Material shown:
▼

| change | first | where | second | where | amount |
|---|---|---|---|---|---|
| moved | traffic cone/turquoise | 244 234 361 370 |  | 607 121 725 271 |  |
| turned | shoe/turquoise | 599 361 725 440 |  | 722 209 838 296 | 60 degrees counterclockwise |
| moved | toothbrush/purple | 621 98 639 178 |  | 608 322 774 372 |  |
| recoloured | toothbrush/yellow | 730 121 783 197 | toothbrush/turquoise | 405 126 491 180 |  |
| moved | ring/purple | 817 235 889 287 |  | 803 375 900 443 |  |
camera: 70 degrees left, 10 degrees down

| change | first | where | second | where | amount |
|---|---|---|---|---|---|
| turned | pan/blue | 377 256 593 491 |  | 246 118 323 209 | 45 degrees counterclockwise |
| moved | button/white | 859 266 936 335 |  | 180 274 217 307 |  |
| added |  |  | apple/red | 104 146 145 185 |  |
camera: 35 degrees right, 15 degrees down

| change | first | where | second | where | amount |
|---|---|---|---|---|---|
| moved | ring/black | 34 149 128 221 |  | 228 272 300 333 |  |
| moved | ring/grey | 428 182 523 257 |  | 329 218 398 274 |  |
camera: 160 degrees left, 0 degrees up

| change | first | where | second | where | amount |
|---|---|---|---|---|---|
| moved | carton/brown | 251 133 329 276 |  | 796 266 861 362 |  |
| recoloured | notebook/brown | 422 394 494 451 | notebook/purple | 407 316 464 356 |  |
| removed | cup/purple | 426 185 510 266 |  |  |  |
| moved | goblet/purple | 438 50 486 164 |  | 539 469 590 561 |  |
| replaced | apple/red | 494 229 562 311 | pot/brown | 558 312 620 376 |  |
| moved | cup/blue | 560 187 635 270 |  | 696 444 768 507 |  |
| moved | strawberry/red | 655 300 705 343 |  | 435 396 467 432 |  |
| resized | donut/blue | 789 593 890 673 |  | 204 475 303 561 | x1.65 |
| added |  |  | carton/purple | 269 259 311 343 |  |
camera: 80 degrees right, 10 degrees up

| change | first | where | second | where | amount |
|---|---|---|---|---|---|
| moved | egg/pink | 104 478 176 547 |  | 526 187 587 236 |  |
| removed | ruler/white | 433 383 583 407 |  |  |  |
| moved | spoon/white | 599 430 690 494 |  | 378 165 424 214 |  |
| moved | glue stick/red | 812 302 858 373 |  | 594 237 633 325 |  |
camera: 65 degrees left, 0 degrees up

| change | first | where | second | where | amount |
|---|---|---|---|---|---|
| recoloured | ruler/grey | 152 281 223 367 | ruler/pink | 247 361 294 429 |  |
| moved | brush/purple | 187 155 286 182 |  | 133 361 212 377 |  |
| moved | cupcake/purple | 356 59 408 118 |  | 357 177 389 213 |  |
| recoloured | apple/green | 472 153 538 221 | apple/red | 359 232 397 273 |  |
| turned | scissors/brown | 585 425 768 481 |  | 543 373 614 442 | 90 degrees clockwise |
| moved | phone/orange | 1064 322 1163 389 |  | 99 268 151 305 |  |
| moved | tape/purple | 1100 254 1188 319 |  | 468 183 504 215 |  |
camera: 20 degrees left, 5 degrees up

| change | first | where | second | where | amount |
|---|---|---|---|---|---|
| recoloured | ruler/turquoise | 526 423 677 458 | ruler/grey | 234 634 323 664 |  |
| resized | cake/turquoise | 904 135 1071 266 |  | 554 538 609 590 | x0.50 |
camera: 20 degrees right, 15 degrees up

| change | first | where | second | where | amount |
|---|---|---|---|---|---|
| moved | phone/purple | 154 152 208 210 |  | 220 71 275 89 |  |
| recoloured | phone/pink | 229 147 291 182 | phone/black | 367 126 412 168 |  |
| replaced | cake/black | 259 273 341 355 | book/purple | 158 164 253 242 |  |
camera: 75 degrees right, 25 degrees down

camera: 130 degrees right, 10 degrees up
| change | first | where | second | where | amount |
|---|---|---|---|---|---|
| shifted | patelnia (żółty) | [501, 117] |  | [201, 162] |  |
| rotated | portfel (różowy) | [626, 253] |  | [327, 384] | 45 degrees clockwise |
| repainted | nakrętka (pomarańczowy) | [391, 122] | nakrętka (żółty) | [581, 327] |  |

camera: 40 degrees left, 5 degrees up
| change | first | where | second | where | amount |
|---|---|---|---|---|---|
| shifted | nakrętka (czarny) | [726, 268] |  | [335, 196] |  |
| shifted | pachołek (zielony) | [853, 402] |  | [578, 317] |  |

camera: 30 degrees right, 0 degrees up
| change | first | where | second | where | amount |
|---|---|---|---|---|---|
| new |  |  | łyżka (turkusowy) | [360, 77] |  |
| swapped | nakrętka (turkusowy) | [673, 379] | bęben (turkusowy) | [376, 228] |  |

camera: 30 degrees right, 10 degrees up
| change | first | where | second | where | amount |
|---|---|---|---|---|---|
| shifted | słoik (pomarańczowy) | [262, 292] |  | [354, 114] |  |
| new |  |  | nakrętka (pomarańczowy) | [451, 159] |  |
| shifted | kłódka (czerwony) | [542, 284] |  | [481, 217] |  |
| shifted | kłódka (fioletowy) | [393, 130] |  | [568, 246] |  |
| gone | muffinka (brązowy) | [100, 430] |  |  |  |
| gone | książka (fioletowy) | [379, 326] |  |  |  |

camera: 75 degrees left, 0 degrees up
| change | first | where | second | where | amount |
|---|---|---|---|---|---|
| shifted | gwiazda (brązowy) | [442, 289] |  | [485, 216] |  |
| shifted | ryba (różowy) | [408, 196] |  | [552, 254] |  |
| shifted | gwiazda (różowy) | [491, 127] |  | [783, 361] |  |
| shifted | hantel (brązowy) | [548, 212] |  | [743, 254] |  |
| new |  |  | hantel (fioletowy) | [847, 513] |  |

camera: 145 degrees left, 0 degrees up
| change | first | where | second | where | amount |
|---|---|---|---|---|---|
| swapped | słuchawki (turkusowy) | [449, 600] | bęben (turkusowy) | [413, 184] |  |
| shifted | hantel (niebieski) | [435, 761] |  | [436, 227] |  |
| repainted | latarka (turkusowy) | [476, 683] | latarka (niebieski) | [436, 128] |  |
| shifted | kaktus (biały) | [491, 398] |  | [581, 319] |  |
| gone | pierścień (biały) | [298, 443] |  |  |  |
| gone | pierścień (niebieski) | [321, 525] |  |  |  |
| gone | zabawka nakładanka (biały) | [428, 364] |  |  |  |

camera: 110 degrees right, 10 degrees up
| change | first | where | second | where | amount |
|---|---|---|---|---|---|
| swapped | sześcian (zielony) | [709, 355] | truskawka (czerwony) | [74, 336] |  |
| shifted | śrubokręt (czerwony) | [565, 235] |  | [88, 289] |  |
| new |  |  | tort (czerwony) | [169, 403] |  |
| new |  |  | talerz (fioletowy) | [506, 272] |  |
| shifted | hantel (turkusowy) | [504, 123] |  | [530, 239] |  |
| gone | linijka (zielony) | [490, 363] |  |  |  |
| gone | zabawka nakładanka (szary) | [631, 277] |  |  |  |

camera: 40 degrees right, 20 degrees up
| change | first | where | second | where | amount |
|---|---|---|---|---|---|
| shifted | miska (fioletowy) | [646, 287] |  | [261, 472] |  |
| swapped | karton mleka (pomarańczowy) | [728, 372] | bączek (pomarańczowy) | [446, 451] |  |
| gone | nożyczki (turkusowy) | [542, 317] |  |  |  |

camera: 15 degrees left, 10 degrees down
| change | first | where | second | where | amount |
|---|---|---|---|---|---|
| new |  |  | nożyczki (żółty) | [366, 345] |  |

▲

Exercise requirements: Set the material down exactly as written, starting at its first line. The line containing "60 degrees counterclockwise |" is the last one to include.

Response:
| change | first | where | second | where | amount |
|---|---|---|---|---|---|
| moved | traffic cone/turquoise | 244 234 361 370 |  | 607 121 725 271 |  |
| turned | shoe/turquoise | 599 361 725 440 |  | 722 209 838 296 | 60 degrees counterclockwise |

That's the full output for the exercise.